[Collected data entries]
------------------------------------------------

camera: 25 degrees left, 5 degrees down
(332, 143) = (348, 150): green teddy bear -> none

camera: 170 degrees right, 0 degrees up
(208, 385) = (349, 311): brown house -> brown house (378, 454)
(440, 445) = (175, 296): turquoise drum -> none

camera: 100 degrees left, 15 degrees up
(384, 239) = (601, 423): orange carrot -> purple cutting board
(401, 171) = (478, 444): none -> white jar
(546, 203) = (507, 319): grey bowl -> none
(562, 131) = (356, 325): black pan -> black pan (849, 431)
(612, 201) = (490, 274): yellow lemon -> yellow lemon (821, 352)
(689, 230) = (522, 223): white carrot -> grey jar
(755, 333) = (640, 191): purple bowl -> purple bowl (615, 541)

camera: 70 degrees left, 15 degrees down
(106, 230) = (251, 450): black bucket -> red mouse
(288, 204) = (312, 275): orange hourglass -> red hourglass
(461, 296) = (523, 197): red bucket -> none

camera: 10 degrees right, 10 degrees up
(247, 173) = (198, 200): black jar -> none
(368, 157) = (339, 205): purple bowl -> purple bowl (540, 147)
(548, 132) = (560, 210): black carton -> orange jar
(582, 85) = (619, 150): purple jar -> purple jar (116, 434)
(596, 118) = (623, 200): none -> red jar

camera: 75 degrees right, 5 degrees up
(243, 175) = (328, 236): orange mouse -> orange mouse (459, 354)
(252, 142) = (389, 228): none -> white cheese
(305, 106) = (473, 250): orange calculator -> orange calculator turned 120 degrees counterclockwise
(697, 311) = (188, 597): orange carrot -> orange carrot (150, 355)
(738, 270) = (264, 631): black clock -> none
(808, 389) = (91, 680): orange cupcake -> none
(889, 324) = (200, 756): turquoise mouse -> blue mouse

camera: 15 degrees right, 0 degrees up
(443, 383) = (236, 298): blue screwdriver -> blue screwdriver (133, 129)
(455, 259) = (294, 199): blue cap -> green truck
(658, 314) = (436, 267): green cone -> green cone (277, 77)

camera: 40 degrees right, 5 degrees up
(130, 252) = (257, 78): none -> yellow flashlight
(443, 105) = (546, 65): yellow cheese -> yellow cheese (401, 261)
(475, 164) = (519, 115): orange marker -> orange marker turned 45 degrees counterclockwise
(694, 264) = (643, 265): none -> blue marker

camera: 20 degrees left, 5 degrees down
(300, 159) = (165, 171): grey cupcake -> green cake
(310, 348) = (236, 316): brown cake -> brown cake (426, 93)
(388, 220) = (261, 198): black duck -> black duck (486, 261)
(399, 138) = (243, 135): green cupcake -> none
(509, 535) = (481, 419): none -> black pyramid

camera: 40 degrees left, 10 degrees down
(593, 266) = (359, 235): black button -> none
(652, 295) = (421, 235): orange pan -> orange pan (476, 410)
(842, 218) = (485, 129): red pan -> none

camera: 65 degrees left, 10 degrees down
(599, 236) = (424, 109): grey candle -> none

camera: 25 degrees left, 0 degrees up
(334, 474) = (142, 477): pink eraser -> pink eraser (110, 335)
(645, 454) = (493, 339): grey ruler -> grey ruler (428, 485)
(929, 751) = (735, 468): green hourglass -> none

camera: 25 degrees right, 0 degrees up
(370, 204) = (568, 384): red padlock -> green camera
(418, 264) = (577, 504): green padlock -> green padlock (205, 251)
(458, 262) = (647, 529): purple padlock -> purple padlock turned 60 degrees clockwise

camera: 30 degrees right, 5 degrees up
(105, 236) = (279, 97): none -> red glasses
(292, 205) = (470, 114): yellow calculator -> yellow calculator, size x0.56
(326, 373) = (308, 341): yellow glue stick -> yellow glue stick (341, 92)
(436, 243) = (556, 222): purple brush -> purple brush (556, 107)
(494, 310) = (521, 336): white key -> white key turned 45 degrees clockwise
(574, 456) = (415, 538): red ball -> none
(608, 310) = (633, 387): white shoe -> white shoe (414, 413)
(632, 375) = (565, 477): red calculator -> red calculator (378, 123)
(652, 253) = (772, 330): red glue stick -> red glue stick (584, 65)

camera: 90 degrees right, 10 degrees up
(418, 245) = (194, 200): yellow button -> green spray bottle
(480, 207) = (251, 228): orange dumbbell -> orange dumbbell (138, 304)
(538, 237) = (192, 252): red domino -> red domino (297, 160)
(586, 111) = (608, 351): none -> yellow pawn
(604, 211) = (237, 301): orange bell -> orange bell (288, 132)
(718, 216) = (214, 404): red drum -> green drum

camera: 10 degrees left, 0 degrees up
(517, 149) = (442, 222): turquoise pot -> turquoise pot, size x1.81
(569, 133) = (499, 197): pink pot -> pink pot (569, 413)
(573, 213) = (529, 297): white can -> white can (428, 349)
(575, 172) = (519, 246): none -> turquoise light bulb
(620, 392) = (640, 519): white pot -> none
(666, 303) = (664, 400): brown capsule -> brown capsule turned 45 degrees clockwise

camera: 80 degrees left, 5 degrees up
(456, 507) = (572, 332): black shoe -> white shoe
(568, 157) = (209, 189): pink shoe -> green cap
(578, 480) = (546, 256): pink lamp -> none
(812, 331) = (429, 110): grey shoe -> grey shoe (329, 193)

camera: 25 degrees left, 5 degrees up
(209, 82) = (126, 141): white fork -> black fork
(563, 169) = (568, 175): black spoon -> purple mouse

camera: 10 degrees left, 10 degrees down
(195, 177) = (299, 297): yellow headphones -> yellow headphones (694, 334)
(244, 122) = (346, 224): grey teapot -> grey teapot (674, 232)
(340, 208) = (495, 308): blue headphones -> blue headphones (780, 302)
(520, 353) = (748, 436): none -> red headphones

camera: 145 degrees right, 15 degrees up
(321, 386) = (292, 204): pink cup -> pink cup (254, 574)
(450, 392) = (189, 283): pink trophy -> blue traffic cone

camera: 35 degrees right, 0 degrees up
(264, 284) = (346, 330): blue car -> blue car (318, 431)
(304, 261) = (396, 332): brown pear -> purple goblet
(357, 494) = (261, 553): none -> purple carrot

------------------------------------------------

# [TASK TO CARRY OUT]
For each line above that includes "carrot", make a copy.

# [EXERCISE ANSWER]
(384, 239) = (601, 423): orange carrot -> purple cutting board
(689, 230) = (522, 223): white carrot -> grey jar
(697, 311) = (188, 597): orange carrot -> orange carrot (150, 355)
(357, 494) = (261, 553): none -> purple carrot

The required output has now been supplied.